BRIEF> Reading the listing that follows, count the lines where "desk" appears, and answer with only that count.

INPUT MATERIAL>
[Start of Attachment]

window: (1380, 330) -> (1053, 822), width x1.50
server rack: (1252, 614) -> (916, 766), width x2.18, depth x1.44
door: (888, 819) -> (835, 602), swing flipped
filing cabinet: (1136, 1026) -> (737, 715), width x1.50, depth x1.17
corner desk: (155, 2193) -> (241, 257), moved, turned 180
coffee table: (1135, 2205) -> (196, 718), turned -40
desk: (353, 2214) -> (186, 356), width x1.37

[End of Attachment]
[Start of Attachment]

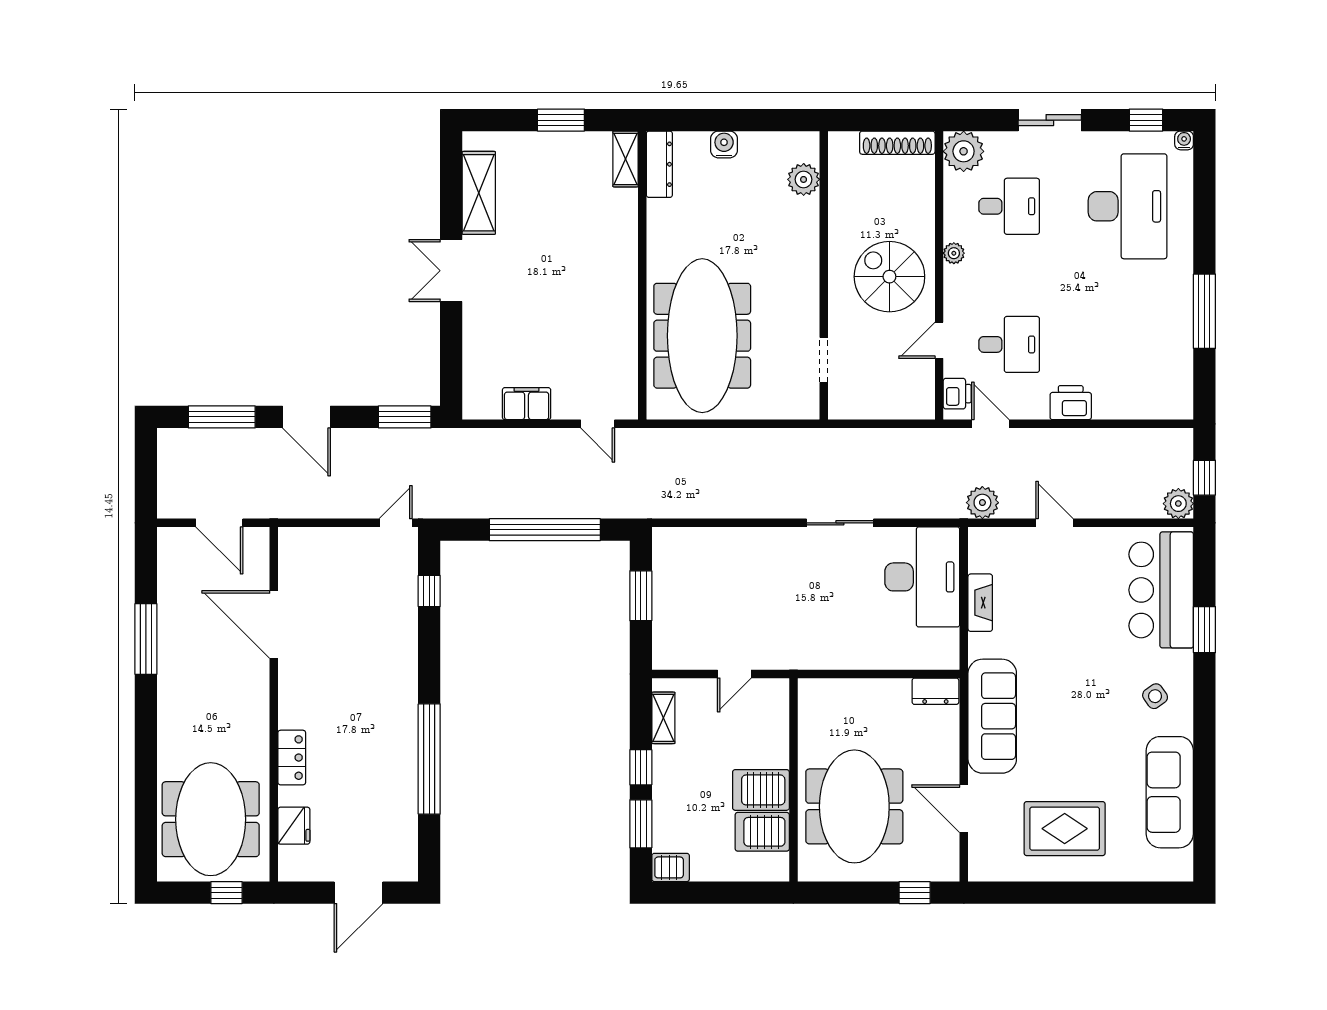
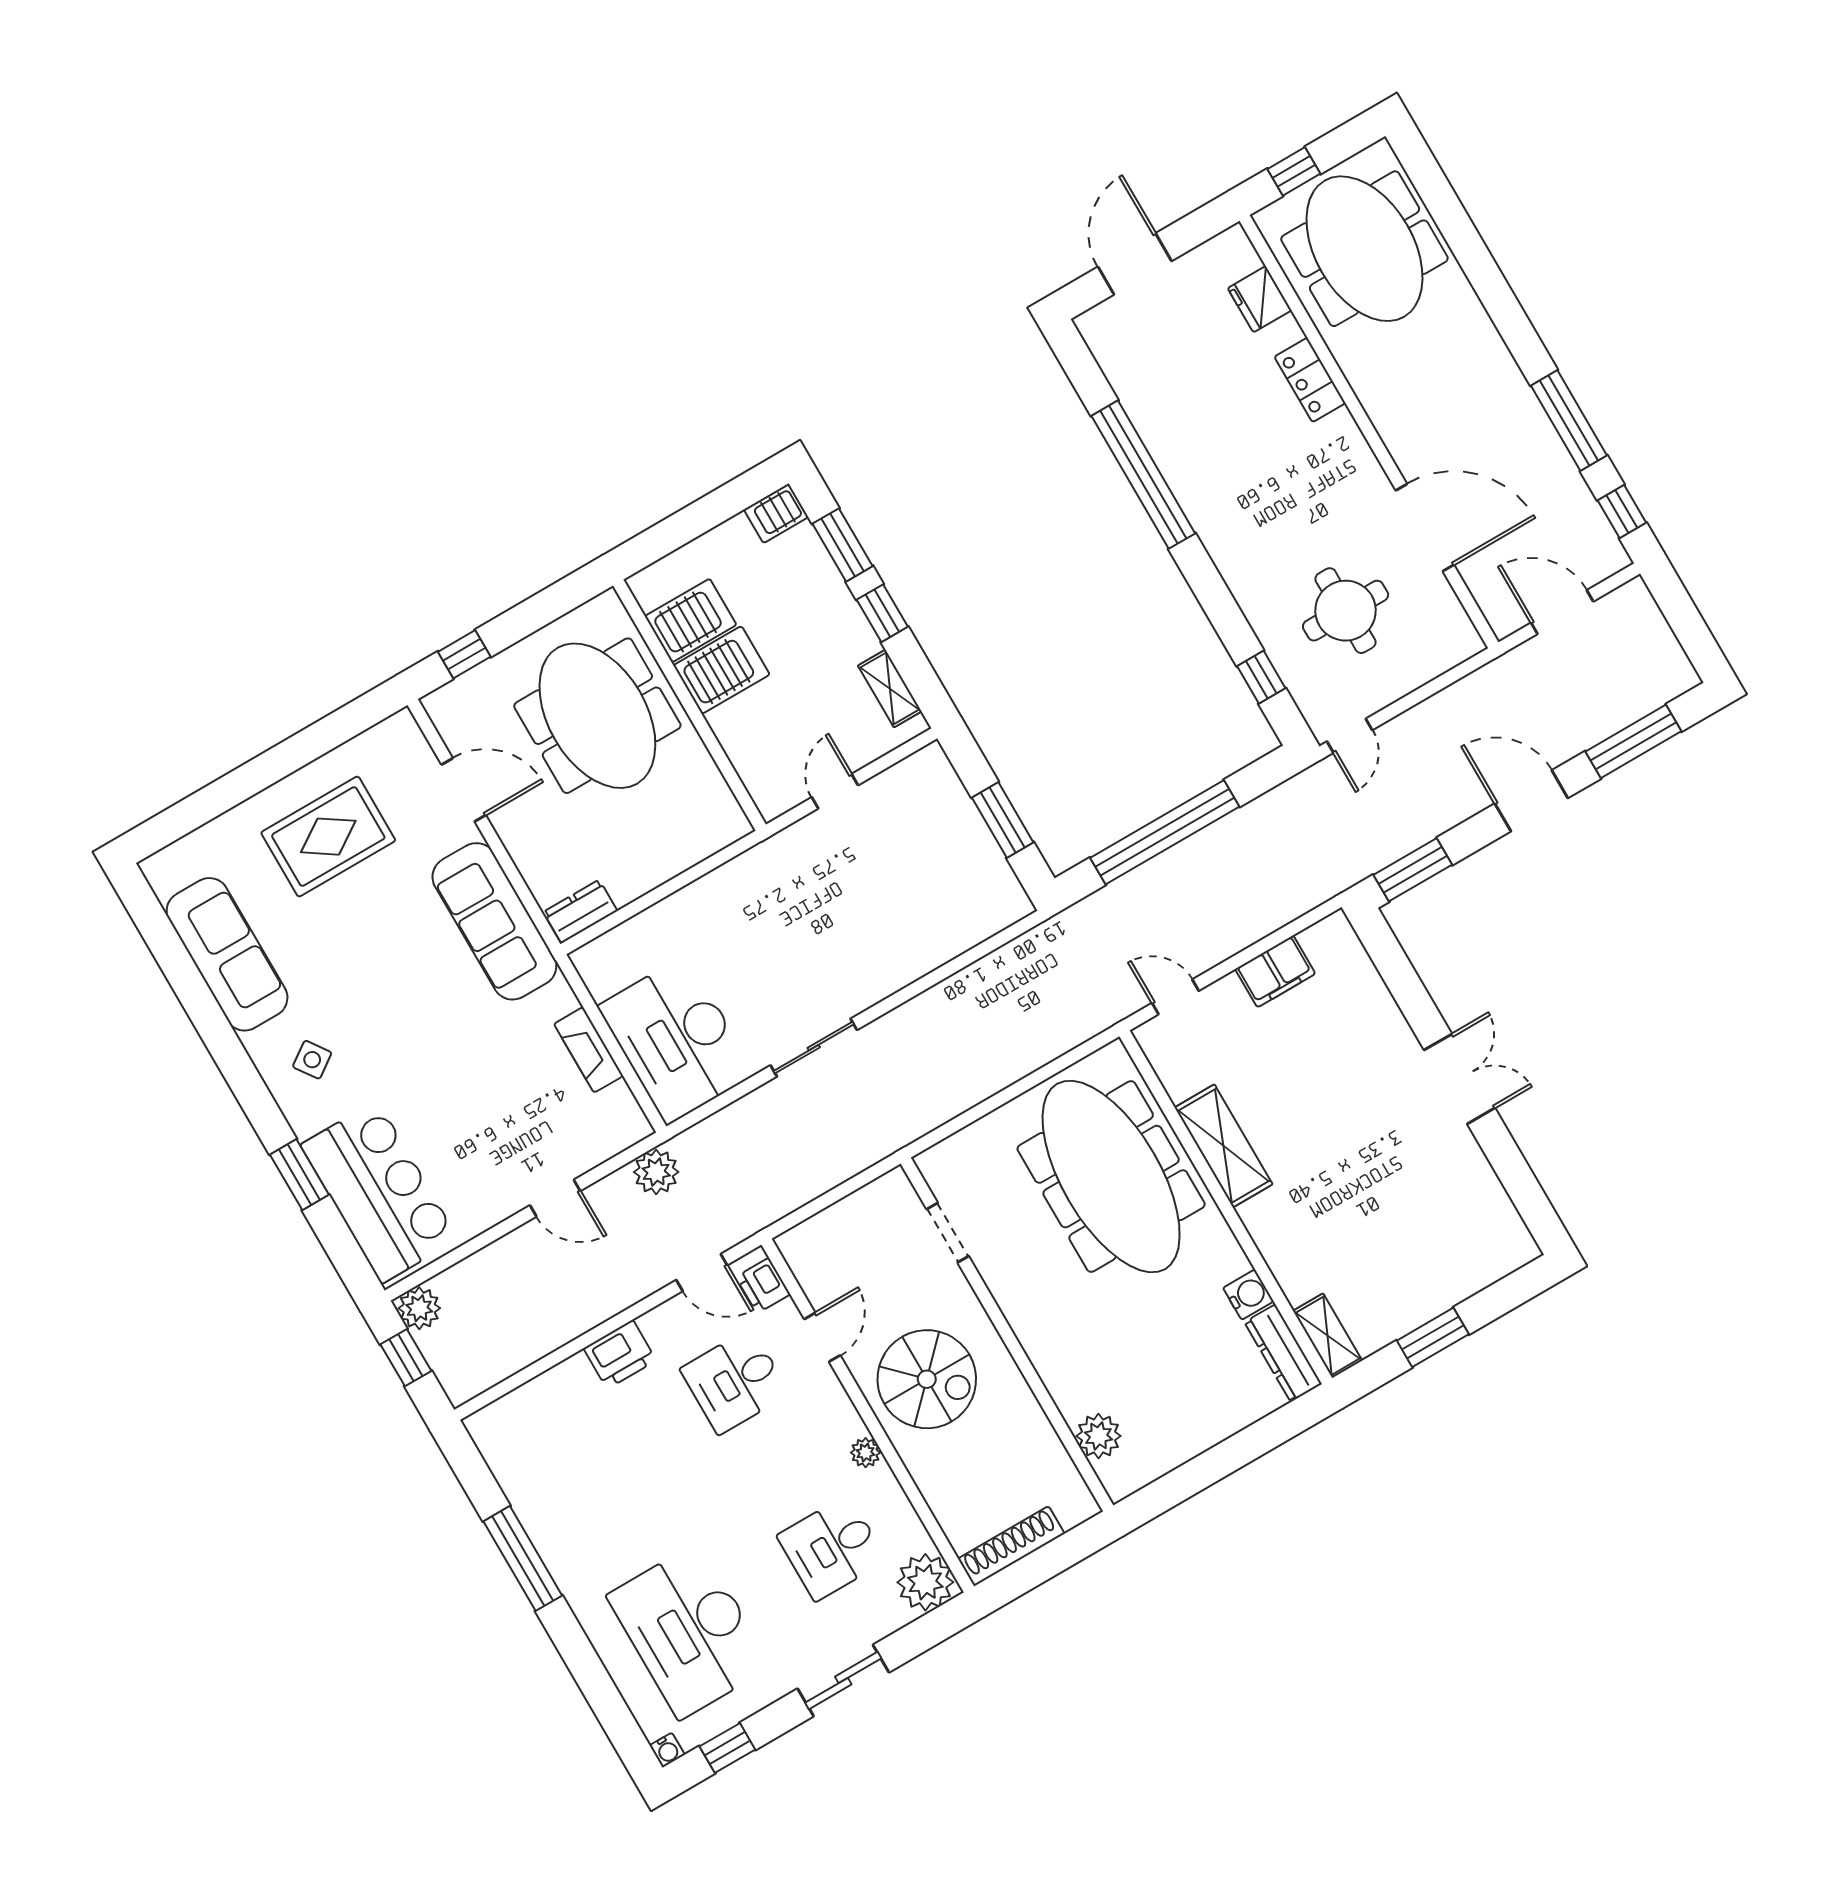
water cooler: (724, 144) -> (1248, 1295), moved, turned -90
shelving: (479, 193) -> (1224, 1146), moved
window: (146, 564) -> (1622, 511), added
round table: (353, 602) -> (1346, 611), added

[End of Attachment]

OUTPUT> 2